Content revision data

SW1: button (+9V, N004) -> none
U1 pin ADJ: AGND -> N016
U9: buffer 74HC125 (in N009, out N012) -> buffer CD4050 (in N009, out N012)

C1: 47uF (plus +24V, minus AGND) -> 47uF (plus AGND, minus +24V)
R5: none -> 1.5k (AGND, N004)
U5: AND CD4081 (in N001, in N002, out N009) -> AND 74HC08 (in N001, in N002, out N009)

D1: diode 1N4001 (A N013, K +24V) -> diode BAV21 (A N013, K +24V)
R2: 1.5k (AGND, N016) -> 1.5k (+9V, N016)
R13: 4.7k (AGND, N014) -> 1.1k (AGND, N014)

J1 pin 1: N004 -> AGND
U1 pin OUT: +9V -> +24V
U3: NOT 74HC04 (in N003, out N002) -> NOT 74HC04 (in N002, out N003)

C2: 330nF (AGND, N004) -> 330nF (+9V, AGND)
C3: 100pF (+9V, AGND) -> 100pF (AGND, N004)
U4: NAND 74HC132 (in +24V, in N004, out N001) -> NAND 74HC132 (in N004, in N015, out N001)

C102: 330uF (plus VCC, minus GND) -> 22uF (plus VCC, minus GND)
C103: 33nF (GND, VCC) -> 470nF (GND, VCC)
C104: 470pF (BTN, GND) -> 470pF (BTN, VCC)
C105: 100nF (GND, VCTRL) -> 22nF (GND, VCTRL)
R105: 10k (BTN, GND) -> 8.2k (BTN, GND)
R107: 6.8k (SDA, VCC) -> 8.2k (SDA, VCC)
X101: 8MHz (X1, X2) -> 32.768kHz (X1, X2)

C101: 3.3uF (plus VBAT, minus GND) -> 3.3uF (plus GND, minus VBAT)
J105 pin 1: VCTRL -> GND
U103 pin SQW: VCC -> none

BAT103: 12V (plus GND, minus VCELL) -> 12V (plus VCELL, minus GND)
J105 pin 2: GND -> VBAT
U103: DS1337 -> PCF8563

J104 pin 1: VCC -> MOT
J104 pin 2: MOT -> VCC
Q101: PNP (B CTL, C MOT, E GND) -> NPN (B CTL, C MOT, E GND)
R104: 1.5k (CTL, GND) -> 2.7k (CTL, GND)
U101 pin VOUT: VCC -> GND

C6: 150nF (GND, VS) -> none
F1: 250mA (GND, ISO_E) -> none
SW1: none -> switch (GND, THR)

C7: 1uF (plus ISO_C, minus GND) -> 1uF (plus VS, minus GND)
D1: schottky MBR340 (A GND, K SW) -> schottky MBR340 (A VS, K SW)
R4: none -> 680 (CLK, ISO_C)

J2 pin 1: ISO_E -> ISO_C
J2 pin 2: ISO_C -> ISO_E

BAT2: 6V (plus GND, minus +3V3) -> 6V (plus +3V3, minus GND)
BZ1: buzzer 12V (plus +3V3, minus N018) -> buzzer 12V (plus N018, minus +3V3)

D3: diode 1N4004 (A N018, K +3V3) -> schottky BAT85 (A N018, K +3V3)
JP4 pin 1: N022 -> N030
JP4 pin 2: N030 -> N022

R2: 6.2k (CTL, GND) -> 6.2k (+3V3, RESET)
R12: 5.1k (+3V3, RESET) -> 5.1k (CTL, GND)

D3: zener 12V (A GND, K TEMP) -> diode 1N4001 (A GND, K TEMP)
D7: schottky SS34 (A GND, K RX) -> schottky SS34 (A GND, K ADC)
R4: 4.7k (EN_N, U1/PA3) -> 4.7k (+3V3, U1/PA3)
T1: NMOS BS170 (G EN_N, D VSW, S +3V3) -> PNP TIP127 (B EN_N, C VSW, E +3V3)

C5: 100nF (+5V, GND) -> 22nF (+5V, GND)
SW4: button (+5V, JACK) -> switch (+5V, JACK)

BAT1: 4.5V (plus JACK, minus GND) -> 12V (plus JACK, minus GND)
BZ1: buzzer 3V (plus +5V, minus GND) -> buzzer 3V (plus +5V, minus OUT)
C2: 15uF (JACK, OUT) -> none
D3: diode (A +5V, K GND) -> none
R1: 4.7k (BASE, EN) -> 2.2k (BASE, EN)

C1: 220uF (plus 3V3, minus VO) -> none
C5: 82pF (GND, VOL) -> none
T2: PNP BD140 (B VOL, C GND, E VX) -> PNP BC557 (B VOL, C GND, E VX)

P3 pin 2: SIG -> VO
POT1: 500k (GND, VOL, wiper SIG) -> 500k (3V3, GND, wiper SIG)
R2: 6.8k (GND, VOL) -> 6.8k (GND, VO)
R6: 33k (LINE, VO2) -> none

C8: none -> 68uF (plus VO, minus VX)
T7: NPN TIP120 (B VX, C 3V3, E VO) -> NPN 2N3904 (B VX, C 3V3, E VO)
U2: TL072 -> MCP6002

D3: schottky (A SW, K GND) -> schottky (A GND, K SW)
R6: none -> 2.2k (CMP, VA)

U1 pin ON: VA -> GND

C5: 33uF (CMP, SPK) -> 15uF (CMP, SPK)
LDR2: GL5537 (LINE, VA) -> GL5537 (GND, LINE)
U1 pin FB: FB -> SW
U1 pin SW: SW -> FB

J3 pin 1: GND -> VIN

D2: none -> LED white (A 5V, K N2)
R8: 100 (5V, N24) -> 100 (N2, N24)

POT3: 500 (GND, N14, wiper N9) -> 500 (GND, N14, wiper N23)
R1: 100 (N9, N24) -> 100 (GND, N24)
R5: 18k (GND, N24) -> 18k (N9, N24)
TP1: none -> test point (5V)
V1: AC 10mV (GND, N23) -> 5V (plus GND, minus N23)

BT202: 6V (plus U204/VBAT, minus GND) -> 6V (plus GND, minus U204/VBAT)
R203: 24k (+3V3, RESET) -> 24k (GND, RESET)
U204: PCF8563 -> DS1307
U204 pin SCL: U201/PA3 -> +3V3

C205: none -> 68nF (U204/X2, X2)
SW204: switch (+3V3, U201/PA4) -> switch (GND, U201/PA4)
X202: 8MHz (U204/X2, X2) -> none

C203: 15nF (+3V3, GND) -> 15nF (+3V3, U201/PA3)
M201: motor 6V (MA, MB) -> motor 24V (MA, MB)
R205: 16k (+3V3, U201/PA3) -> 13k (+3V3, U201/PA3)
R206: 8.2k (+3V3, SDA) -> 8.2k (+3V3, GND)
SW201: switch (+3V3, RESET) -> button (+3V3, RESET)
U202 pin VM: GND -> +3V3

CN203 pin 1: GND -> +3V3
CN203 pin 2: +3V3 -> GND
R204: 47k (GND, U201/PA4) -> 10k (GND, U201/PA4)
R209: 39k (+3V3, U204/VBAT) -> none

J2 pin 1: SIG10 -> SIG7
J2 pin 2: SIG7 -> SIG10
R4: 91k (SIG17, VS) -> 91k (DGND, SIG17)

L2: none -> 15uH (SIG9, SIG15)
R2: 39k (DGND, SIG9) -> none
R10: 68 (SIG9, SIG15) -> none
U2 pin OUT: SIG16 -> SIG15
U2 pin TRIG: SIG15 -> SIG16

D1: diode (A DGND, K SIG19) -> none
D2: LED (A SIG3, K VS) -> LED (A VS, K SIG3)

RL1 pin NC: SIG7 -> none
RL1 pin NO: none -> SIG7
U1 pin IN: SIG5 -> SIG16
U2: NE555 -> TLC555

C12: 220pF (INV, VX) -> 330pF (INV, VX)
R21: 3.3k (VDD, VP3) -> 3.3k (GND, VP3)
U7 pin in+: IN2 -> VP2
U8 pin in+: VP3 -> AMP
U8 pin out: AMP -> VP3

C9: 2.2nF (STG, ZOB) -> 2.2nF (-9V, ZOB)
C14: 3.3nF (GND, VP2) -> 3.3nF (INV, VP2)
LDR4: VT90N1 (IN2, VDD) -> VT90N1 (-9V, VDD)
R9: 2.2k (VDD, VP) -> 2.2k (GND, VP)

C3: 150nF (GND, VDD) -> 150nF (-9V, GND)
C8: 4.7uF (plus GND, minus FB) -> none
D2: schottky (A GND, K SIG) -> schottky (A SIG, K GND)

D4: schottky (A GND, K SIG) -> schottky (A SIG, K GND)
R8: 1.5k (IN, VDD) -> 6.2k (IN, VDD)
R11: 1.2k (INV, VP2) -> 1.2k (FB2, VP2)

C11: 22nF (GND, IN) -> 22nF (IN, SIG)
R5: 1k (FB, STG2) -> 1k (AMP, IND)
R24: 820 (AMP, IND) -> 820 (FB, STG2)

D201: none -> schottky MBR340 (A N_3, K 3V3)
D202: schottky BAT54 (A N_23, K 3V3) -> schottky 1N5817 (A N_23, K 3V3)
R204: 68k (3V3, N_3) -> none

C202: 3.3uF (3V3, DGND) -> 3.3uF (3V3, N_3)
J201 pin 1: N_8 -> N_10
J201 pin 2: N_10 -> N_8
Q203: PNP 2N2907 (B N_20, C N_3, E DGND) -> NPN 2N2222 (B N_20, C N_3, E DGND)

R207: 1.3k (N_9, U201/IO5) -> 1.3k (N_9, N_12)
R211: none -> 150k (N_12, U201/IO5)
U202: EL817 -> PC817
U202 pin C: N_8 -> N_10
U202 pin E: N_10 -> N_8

(What to work on):
The answer should consist of the lines from the first line of the entries through the line with "R2: 1.5k (AGND, N016) -> 1.5k (+9V, N016)", copied exactly.

(Task output):
SW1: button (+9V, N004) -> none
U1 pin ADJ: AGND -> N016
U9: buffer 74HC125 (in N009, out N012) -> buffer CD4050 (in N009, out N012)

C1: 47uF (plus +24V, minus AGND) -> 47uF (plus AGND, minus +24V)
R5: none -> 1.5k (AGND, N004)
U5: AND CD4081 (in N001, in N002, out N009) -> AND 74HC08 (in N001, in N002, out N009)

D1: diode 1N4001 (A N013, K +24V) -> diode BAV21 (A N013, K +24V)
R2: 1.5k (AGND, N016) -> 1.5k (+9V, N016)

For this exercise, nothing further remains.